Material for this exercise START

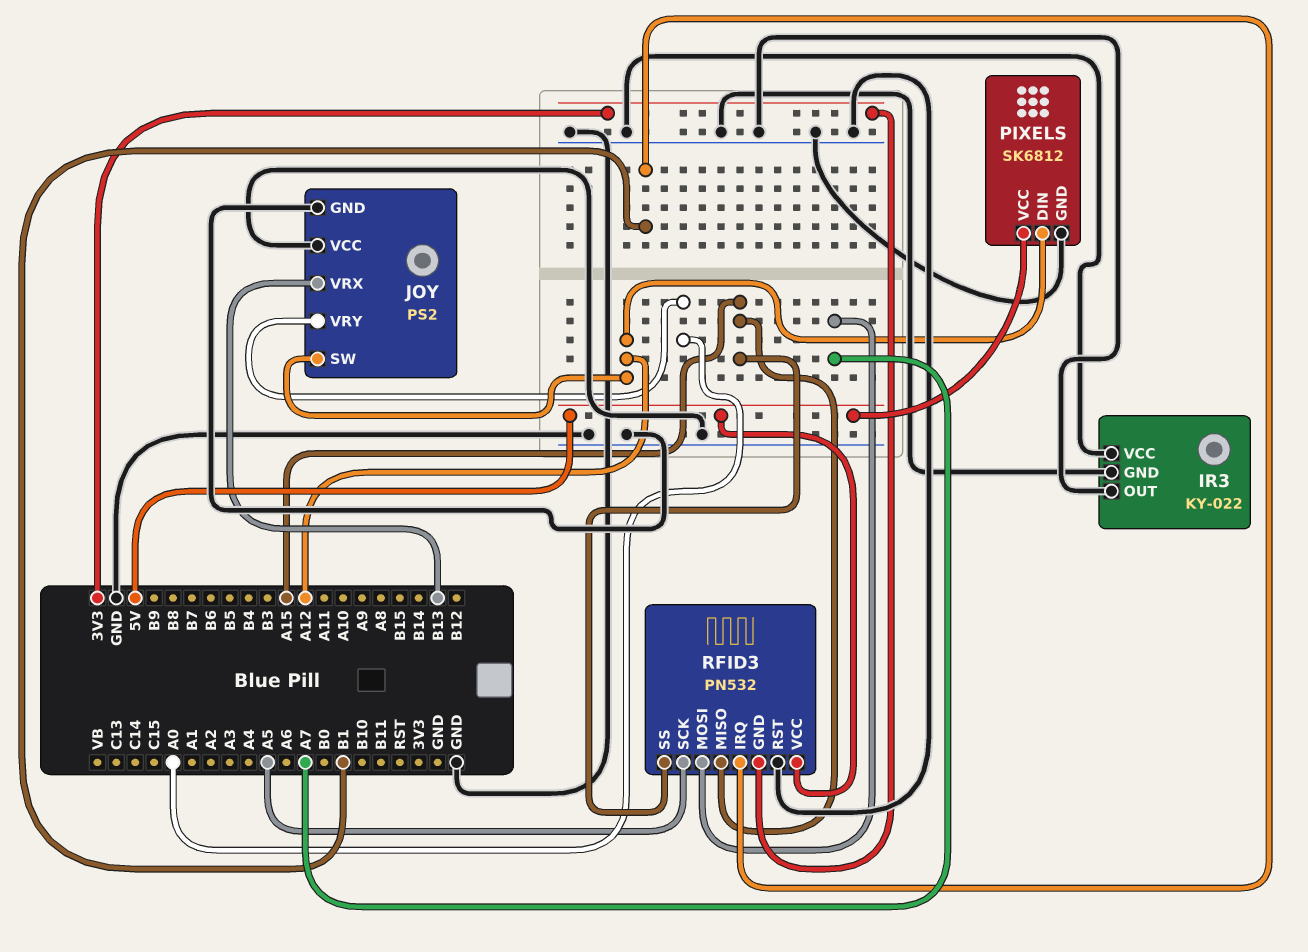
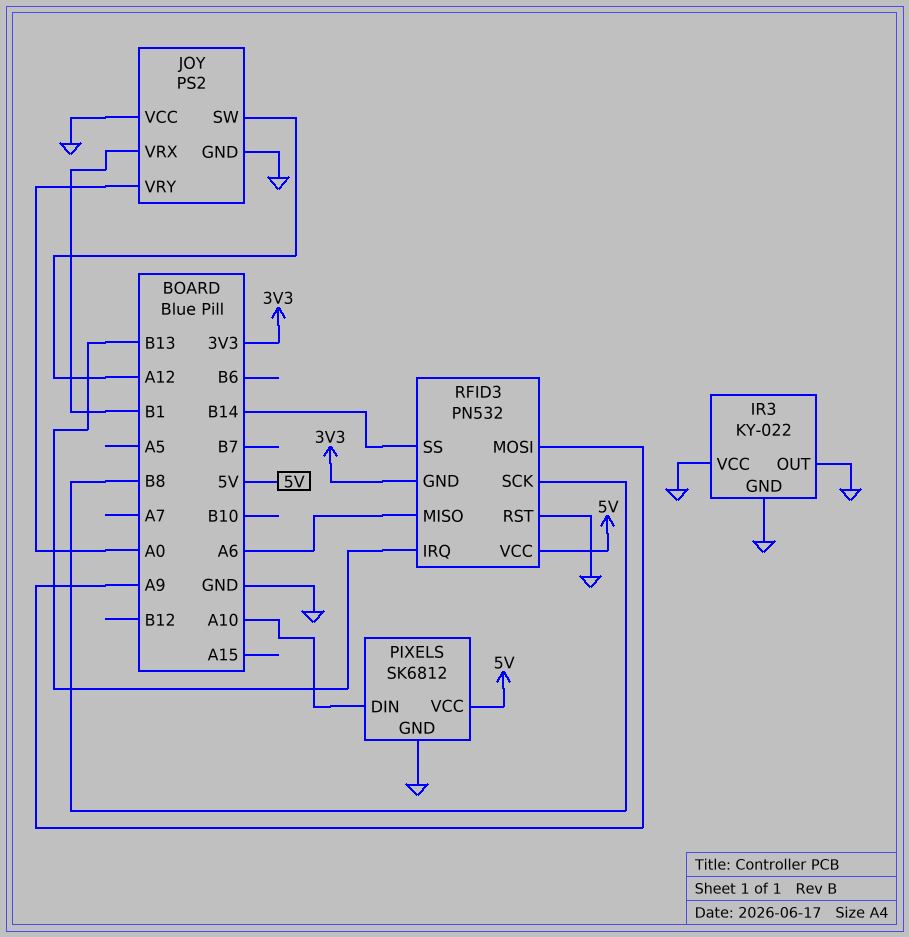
JOY pin VRX: B13 -> B1
PIXELS pin DIN: A12 -> A10
RFID3 pin IRQ: B1 -> B13
RFID3 pin MISO: A15 -> A6
RFID3 pin MOSI: A7 -> A9
RFID3 pin SCK: A5 -> B8
RFID3 pin SS: A15 -> B14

Material for this exercise END

=== Action item ===
Your copy of the entries must be exact and must contain no pictures.

=== Answer to this exercise ===
JOY pin VRX: B13 -> B1
PIXELS pin DIN: A12 -> A10
RFID3 pin IRQ: B1 -> B13
RFID3 pin MISO: A15 -> A6
RFID3 pin MOSI: A7 -> A9
RFID3 pin SCK: A5 -> B8
RFID3 pin SS: A15 -> B14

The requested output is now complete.